▼

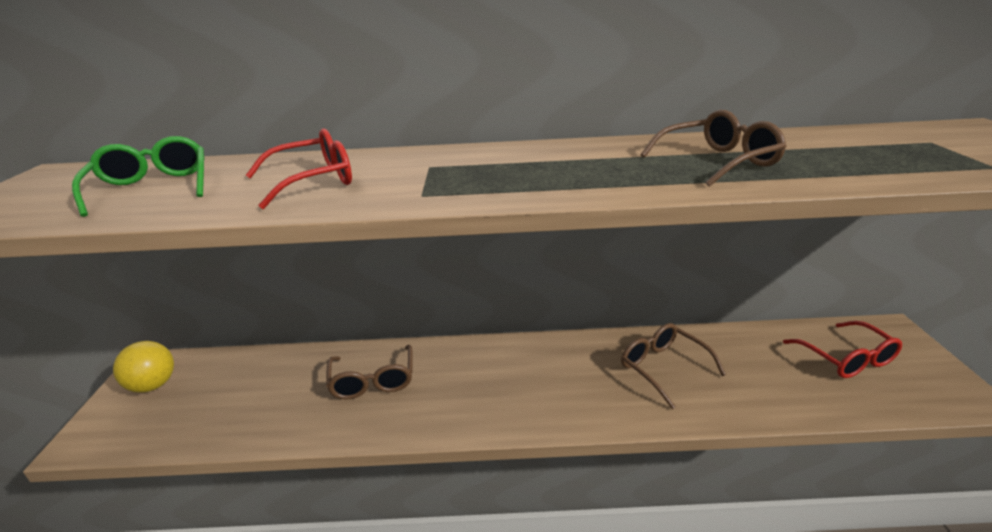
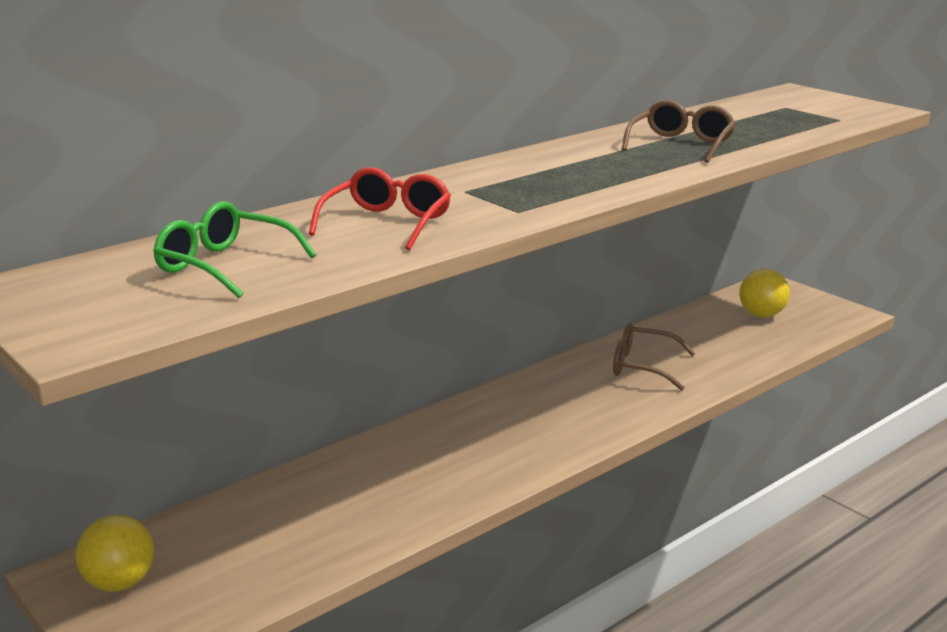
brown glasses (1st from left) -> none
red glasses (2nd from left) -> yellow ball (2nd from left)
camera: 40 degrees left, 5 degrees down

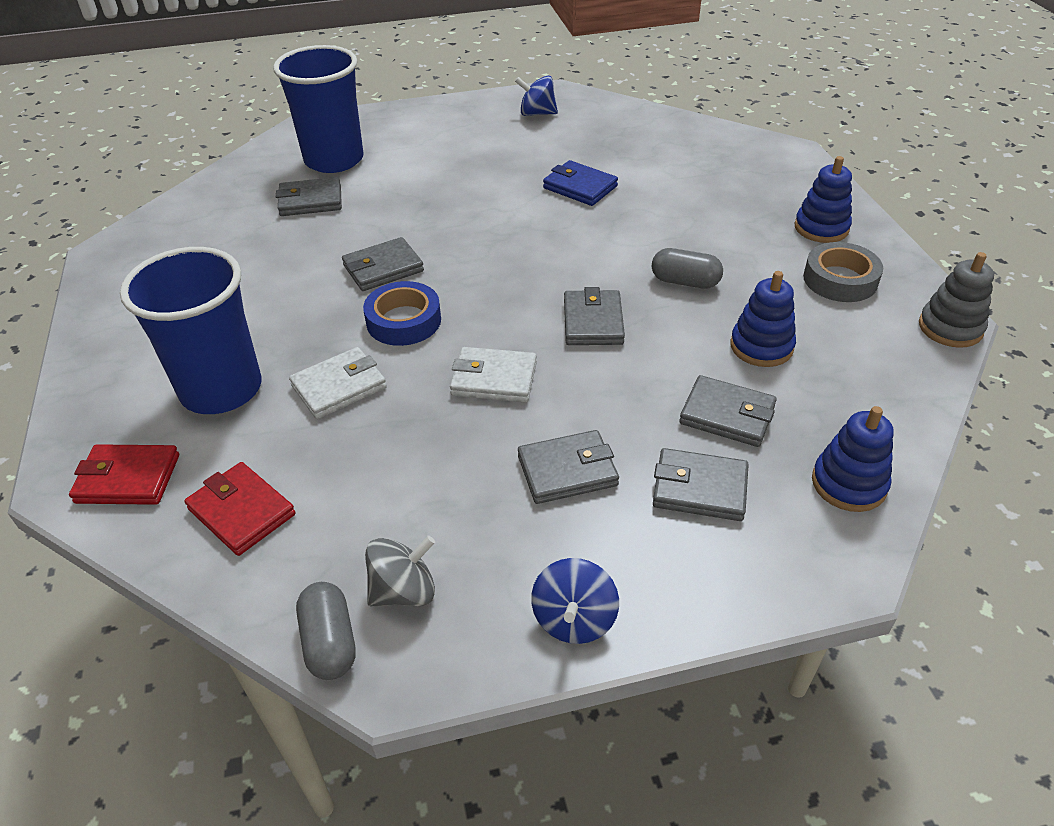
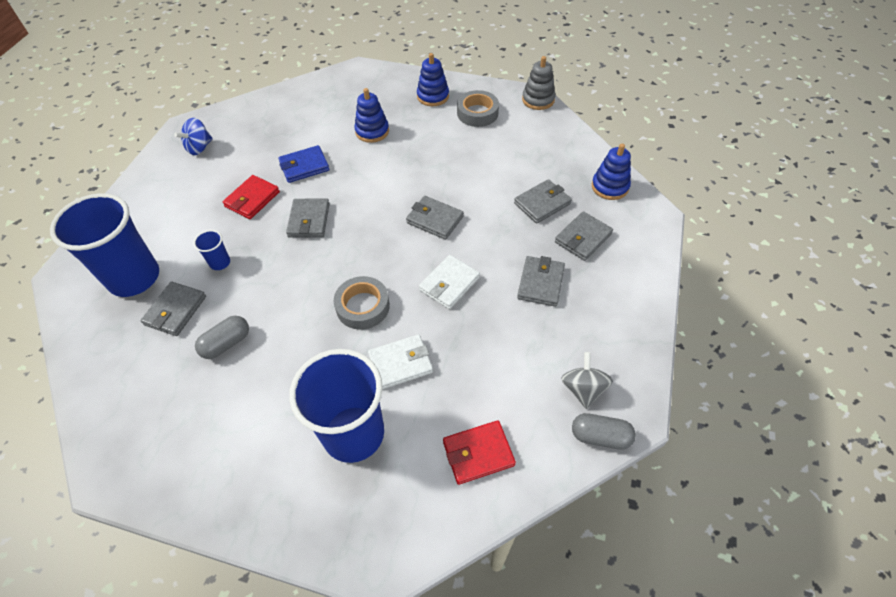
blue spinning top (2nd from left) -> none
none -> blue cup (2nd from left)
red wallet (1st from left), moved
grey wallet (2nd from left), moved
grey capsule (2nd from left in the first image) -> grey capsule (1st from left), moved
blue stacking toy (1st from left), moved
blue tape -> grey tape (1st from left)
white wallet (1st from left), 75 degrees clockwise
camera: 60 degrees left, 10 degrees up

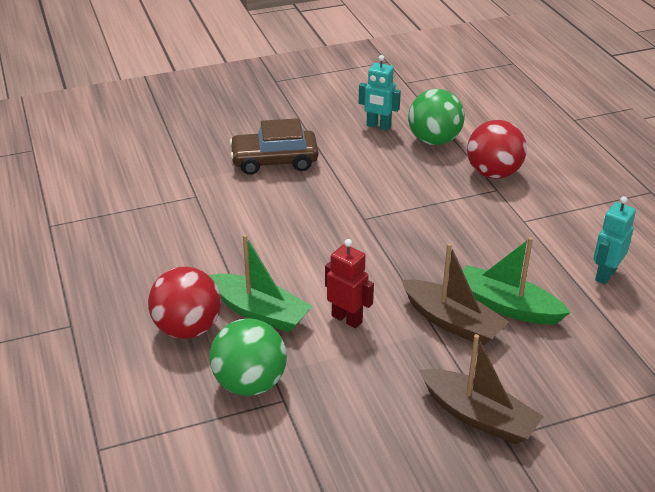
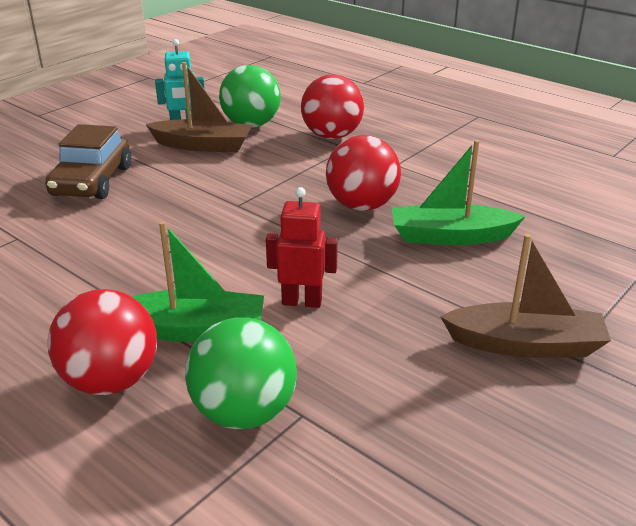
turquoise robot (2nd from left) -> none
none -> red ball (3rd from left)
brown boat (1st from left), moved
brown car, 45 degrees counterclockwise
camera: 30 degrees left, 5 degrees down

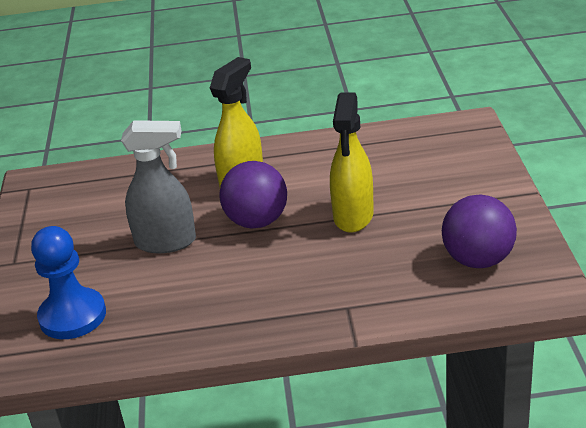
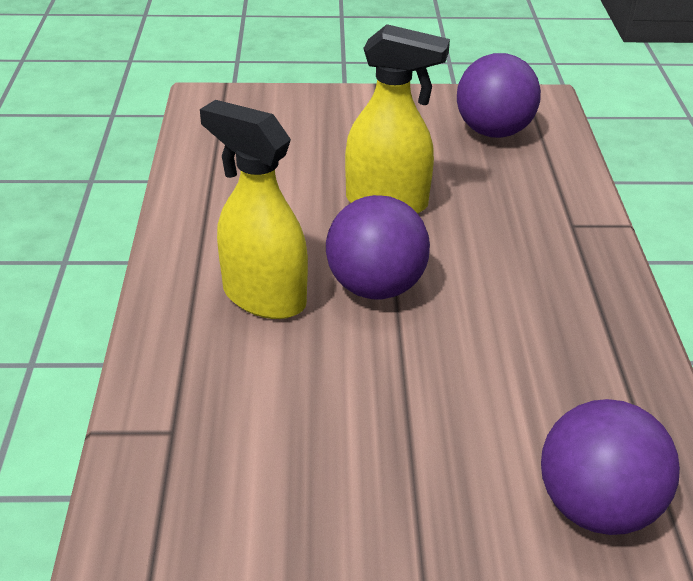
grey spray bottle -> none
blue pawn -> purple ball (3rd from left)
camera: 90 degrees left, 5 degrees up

▲

▸ Prompt
Wherever the string "glasses" appears in the records, copy the whole line.

▸ Answer area
brown glasses (1st from left) -> none
red glasses (2nd from left) -> yellow ball (2nd from left)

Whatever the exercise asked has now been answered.